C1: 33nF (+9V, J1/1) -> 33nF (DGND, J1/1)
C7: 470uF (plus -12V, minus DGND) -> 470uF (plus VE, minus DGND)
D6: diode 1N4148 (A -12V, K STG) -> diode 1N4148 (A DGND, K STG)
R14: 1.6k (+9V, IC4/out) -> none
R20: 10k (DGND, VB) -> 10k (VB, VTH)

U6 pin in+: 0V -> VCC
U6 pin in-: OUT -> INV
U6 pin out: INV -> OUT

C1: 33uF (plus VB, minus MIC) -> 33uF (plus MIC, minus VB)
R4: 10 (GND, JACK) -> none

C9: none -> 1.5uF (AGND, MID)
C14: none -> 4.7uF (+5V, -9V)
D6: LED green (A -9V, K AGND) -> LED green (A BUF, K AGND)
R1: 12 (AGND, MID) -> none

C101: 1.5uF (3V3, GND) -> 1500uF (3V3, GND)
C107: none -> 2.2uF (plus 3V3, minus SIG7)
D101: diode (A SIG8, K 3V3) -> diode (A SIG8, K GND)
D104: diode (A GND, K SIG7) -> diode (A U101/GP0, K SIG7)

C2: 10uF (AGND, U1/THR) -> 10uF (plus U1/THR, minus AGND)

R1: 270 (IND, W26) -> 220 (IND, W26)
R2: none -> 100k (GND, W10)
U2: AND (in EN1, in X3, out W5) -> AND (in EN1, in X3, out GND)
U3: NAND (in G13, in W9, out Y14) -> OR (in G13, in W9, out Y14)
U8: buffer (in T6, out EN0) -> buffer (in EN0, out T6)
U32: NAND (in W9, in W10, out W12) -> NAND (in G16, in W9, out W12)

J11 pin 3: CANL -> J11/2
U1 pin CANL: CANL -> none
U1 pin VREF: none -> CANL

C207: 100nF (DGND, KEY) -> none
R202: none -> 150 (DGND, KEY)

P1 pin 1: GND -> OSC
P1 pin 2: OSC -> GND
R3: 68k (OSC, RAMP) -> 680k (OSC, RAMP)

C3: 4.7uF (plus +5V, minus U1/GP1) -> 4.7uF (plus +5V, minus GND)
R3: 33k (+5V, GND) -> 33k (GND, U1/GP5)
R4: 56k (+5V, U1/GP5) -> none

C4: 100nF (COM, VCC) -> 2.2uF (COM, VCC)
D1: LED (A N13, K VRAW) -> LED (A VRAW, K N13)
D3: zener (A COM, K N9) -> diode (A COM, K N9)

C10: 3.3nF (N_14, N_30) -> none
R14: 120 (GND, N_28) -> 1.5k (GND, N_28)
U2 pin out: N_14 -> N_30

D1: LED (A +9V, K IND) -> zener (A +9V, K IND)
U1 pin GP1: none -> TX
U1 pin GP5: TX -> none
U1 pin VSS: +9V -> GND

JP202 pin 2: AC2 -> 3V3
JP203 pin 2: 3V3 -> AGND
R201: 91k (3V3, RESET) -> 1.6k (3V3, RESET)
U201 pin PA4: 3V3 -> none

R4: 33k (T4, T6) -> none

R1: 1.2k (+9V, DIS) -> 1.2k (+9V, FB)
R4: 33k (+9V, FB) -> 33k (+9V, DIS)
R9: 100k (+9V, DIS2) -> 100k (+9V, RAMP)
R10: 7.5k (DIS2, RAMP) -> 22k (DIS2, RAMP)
◇ ◇ ◇ ◇ ◇
#### AIM OF THE EXERCISE:
Write the records out once more, exactly as shown.

#### EXPECTED ANSWER:
C1: 33nF (+9V, J1/1) -> 33nF (DGND, J1/1)
C7: 470uF (plus -12V, minus DGND) -> 470uF (plus VE, minus DGND)
D6: diode 1N4148 (A -12V, K STG) -> diode 1N4148 (A DGND, K STG)
R14: 1.6k (+9V, IC4/out) -> none
R20: 10k (DGND, VB) -> 10k (VB, VTH)

U6 pin in+: 0V -> VCC
U6 pin in-: OUT -> INV
U6 pin out: INV -> OUT

C1: 33uF (plus VB, minus MIC) -> 33uF (plus MIC, minus VB)
R4: 10 (GND, JACK) -> none

C9: none -> 1.5uF (AGND, MID)
C14: none -> 4.7uF (+5V, -9V)
D6: LED green (A -9V, K AGND) -> LED green (A BUF, K AGND)
R1: 12 (AGND, MID) -> none

C101: 1.5uF (3V3, GND) -> 1500uF (3V3, GND)
C107: none -> 2.2uF (plus 3V3, minus SIG7)
D101: diode (A SIG8, K 3V3) -> diode (A SIG8, K GND)
D104: diode (A GND, K SIG7) -> diode (A U101/GP0, K SIG7)

C2: 10uF (AGND, U1/THR) -> 10uF (plus U1/THR, minus AGND)

R1: 270 (IND, W26) -> 220 (IND, W26)
R2: none -> 100k (GND, W10)
U2: AND (in EN1, in X3, out W5) -> AND (in EN1, in X3, out GND)
U3: NAND (in G13, in W9, out Y14) -> OR (in G13, in W9, out Y14)
U8: buffer (in T6, out EN0) -> buffer (in EN0, out T6)
U32: NAND (in W9, in W10, out W12) -> NAND (in G16, in W9, out W12)

J11 pin 3: CANL -> J11/2
U1 pin CANL: CANL -> none
U1 pin VREF: none -> CANL

C207: 100nF (DGND, KEY) -> none
R202: none -> 150 (DGND, KEY)

P1 pin 1: GND -> OSC
P1 pin 2: OSC -> GND
R3: 68k (OSC, RAMP) -> 680k (OSC, RAMP)

C3: 4.7uF (plus +5V, minus U1/GP1) -> 4.7uF (plus +5V, minus GND)
R3: 33k (+5V, GND) -> 33k (GND, U1/GP5)
R4: 56k (+5V, U1/GP5) -> none

C4: 100nF (COM, VCC) -> 2.2uF (COM, VCC)
D1: LED (A N13, K VRAW) -> LED (A VRAW, K N13)
D3: zener (A COM, K N9) -> diode (A COM, K N9)

C10: 3.3nF (N_14, N_30) -> none
R14: 120 (GND, N_28) -> 1.5k (GND, N_28)
U2 pin out: N_14 -> N_30

D1: LED (A +9V, K IND) -> zener (A +9V, K IND)
U1 pin GP1: none -> TX
U1 pin GP5: TX -> none
U1 pin VSS: +9V -> GND

JP202 pin 2: AC2 -> 3V3
JP203 pin 2: 3V3 -> AGND
R201: 91k (3V3, RESET) -> 1.6k (3V3, RESET)
U201 pin PA4: 3V3 -> none

R4: 33k (T4, T6) -> none

R1: 1.2k (+9V, DIS) -> 1.2k (+9V, FB)
R4: 33k (+9V, FB) -> 33k (+9V, DIS)
R9: 100k (+9V, DIS2) -> 100k (+9V, RAMP)
R10: 7.5k (DIS2, RAMP) -> 22k (DIS2, RAMP)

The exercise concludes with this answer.